> [What you should do]: Rewrite the lines in the records below as a numbered list, leaving out blank lines and the pictures.

-- Start Records to process --

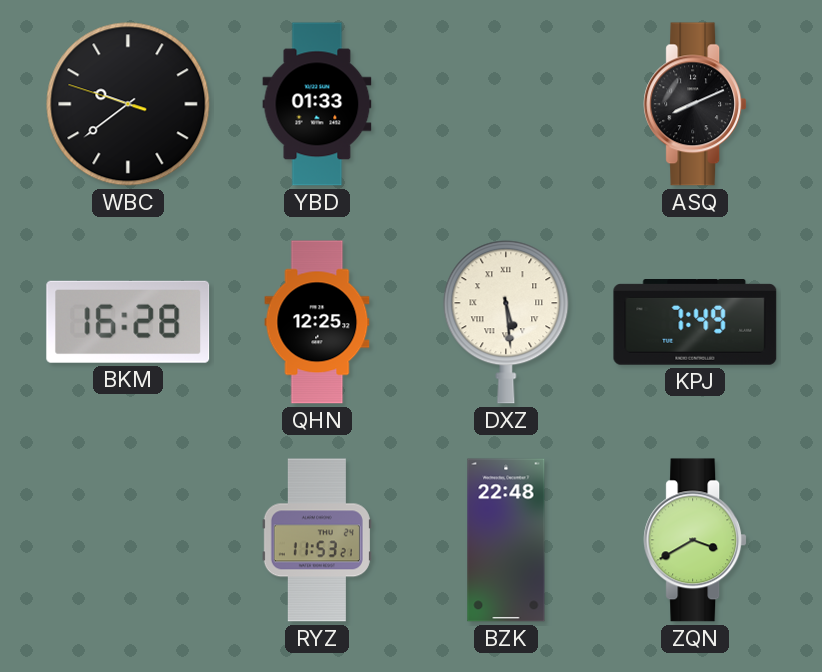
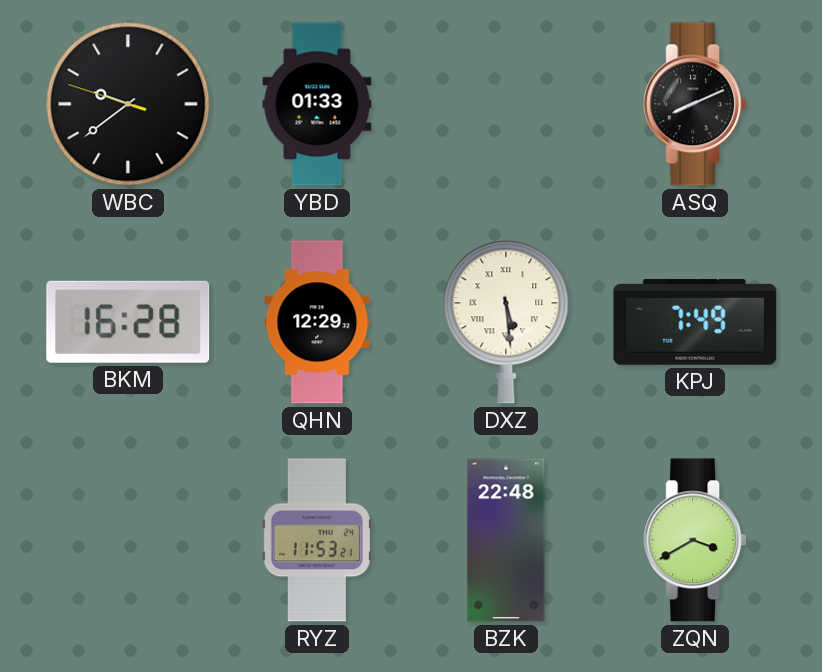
QHN: 12:25 -> 12:29
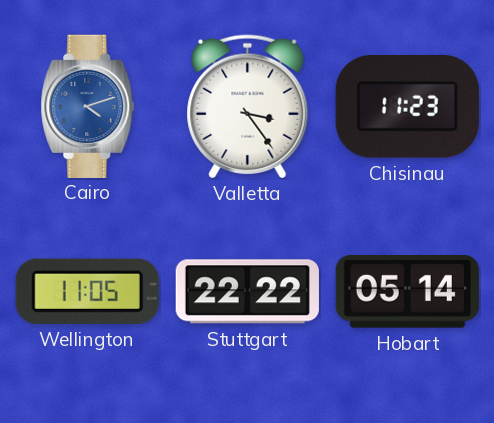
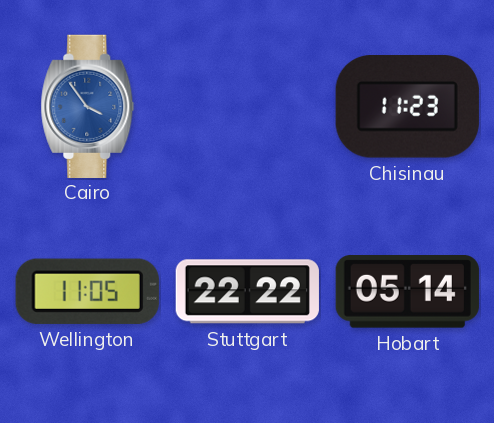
Cairo: 4:12 -> 3:54
Valletta: 3:24 -> none
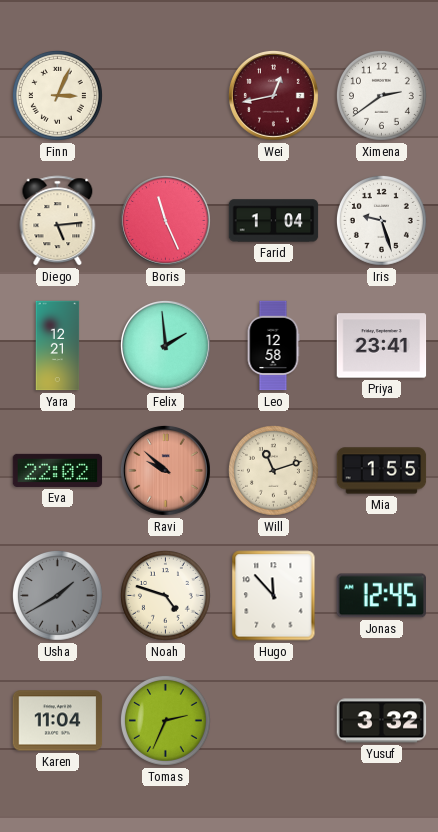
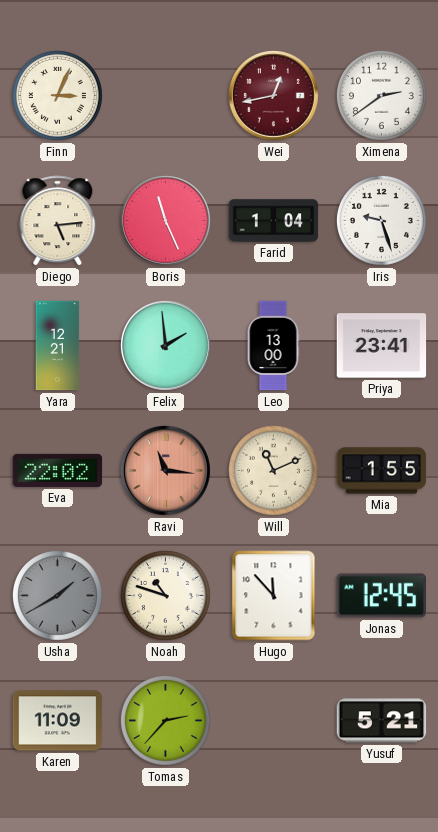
Leo: 12:58 -> 13:00
Ravi: 9:52 -> 11:16
Will: 11:12 -> 11:11
Noah: 4:48 -> 10:48
Karen: 11:04 -> 11:09
Tomas: 2:34 -> 2:37
Yusuf: 3:32 -> 5:21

-- End Records to process --

> [Response to this exercise]:
1. QHN: 12:25 -> 12:29
2. Cairo: 4:12 -> 3:54
3. Valletta: 3:24 -> none
4. Leo: 12:58 -> 13:00
5. Ravi: 9:52 -> 11:16
6. Will: 11:12 -> 11:11
7. Noah: 4:48 -> 10:48
8. Karen: 11:04 -> 11:09
9. Tomas: 2:34 -> 2:37
10. Yusuf: 3:32 -> 5:21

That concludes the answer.